» SOURCE RECORDS:

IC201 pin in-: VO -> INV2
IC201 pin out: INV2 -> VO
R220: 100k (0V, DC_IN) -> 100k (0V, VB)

--

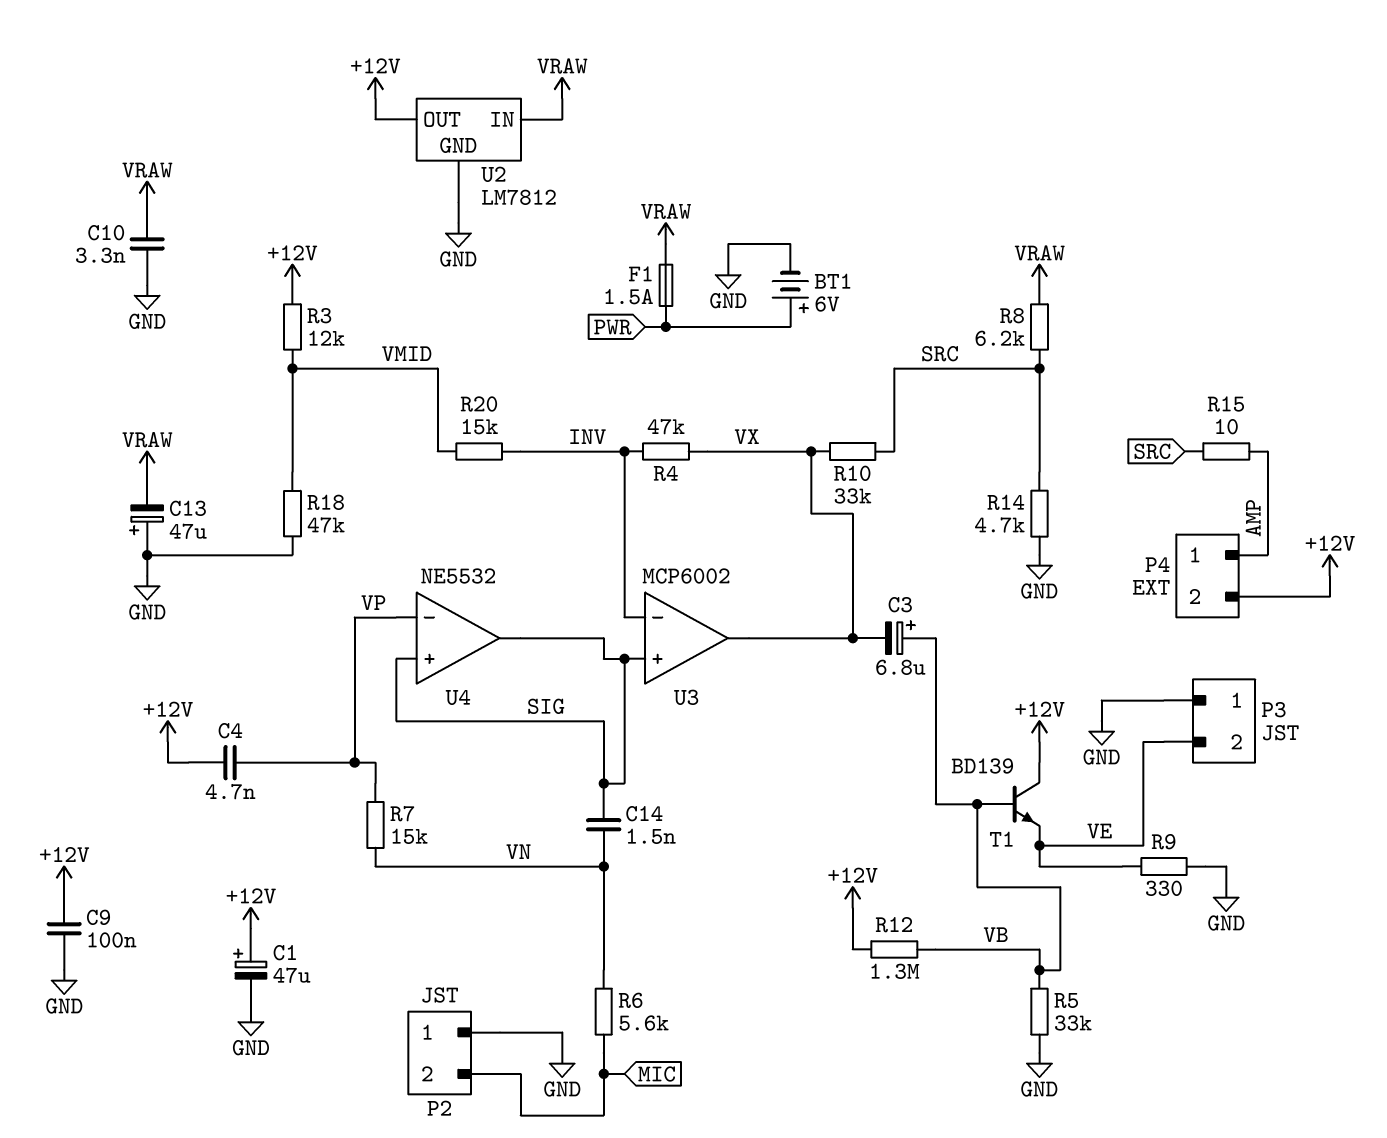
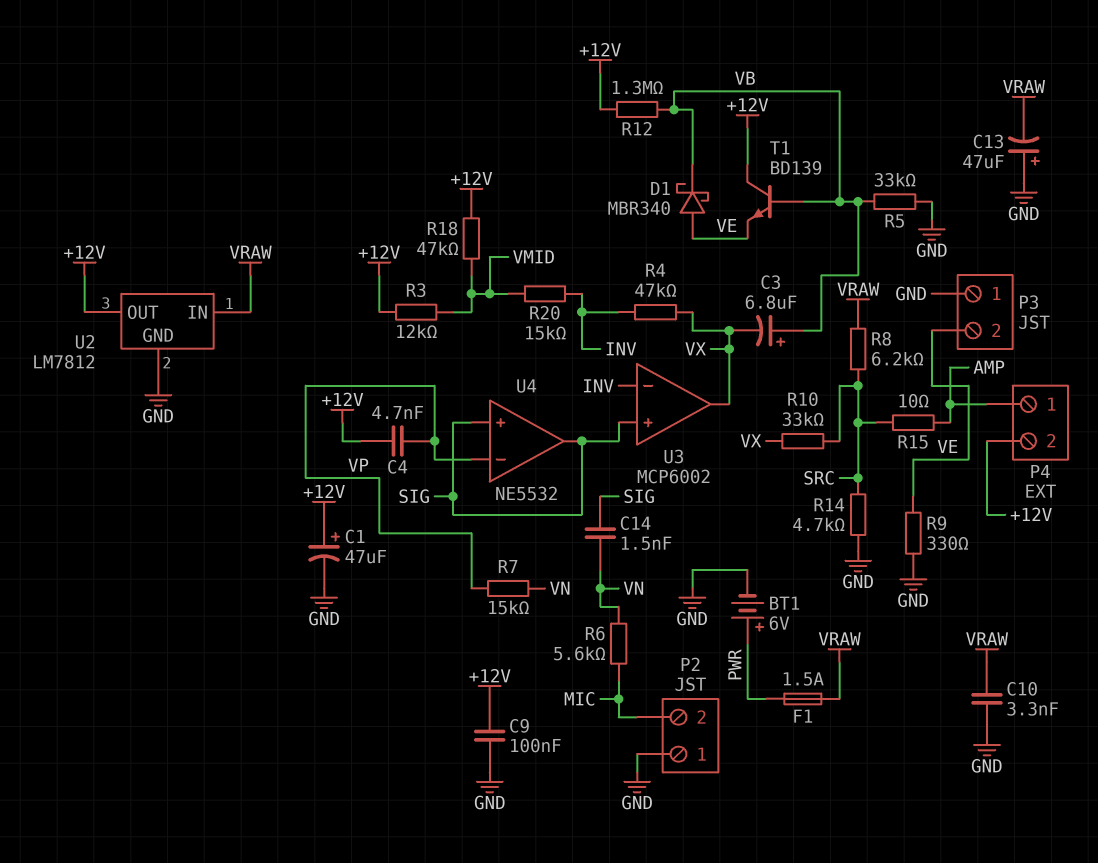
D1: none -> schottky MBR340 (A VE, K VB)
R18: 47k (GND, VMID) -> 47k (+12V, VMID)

» TASK TO COMPLETE: Could you repeat exactly the lines above from the line with "IC201 pin in-: VO -> INV2" up to and including the line with "R220: 100k (0V, DC_IN) -> 100k (0V, VB)", and only those?

» ANSWER:
IC201 pin in-: VO -> INV2
IC201 pin out: INV2 -> VO
R220: 100k (0V, DC_IN) -> 100k (0V, VB)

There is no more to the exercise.